» TASK INSTRUCTIONS: Only the lines from the beginning of the entries through the one with "was: red plane" should be written out, please, exactly and without any pictures.

(Collected data)
====
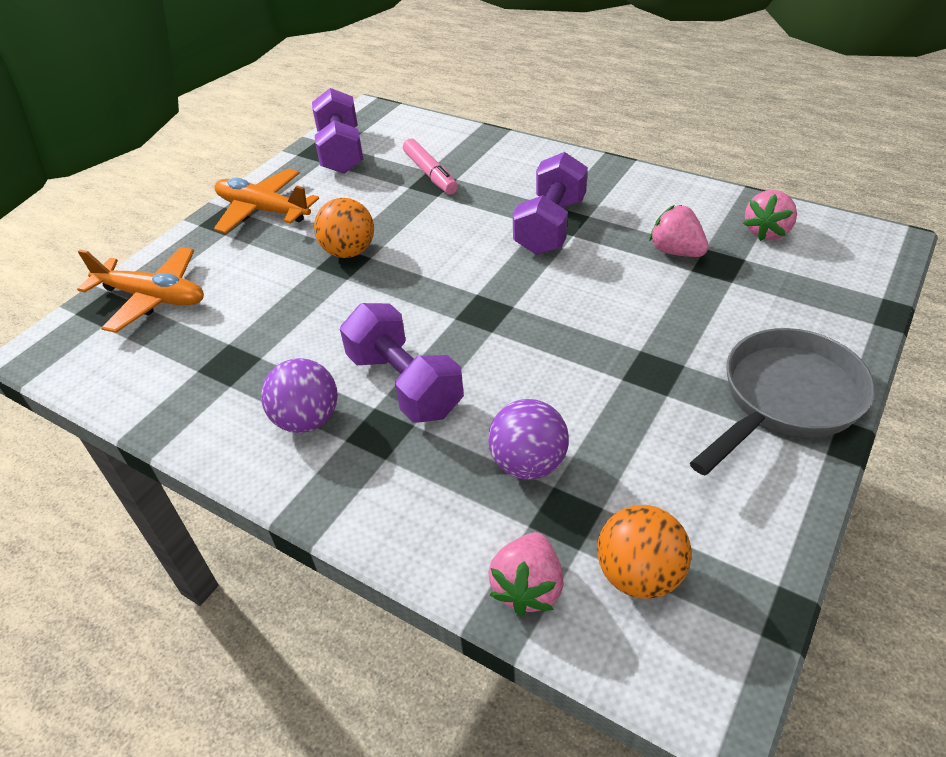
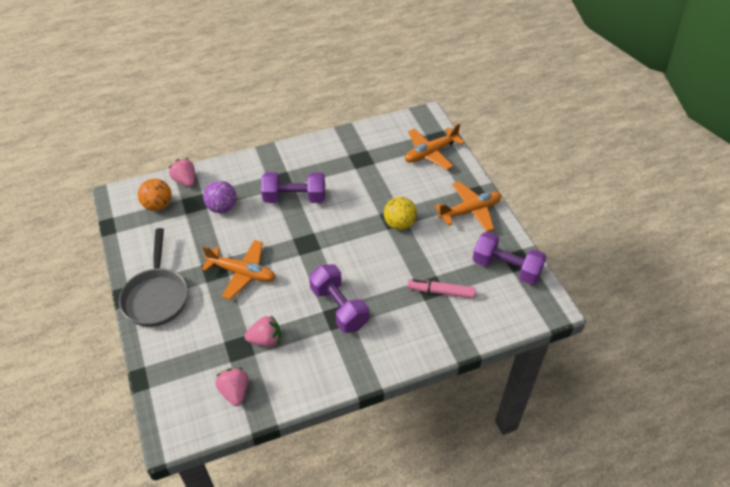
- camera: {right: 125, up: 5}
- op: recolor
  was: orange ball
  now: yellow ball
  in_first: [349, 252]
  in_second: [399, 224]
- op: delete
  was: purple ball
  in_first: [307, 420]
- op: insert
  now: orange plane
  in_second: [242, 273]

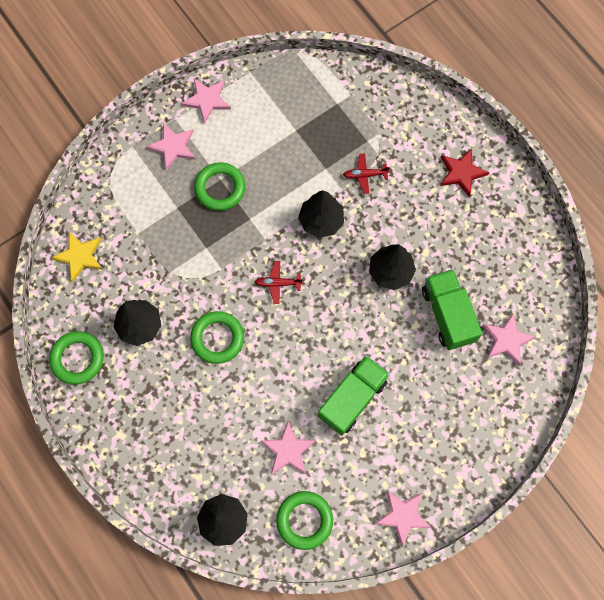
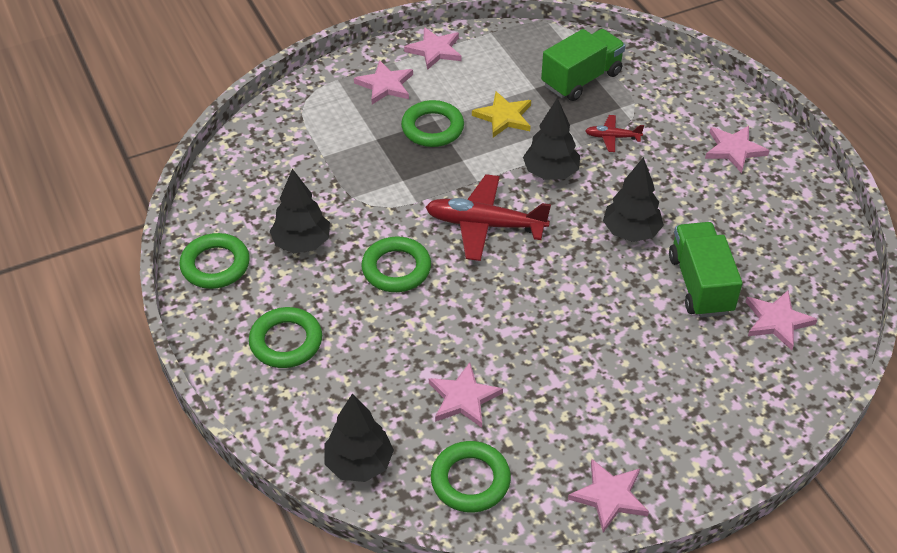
- camera: {right: 10, up: -25}
- op: recolor
  was: red star
  now: pink star
  in_first: [461, 173]
  in_second: [734, 149]
- op: move
  was: yellow star
  in_first: [79, 256]
  in_second: [504, 117]
- op: resize
  was: red plane
  in_first: [277, 283]
  in_second: [484, 225]
  ratio: 2.04
- op: move
  was: green truck
  in_first: [352, 398]
  in_second: [581, 79]
- op: insert
  now: green ring
  in_second: [286, 341]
====
» OUTPUT BELOW:
- camera: {right: 125, up: 5}
- op: recolor
  was: orange ball
  now: yellow ball
  in_first: [349, 252]
  in_second: [399, 224]
- op: delete
  was: purple ball
  in_first: [307, 420]
- op: insert
  now: orange plane
  in_second: [242, 273]

- camera: {right: 10, up: -25}
- op: recolor
  was: red star
  now: pink star
  in_first: [461, 173]
  in_second: [734, 149]
- op: move
  was: yellow star
  in_first: [79, 256]
  in_second: [504, 117]
- op: resize
  was: red plane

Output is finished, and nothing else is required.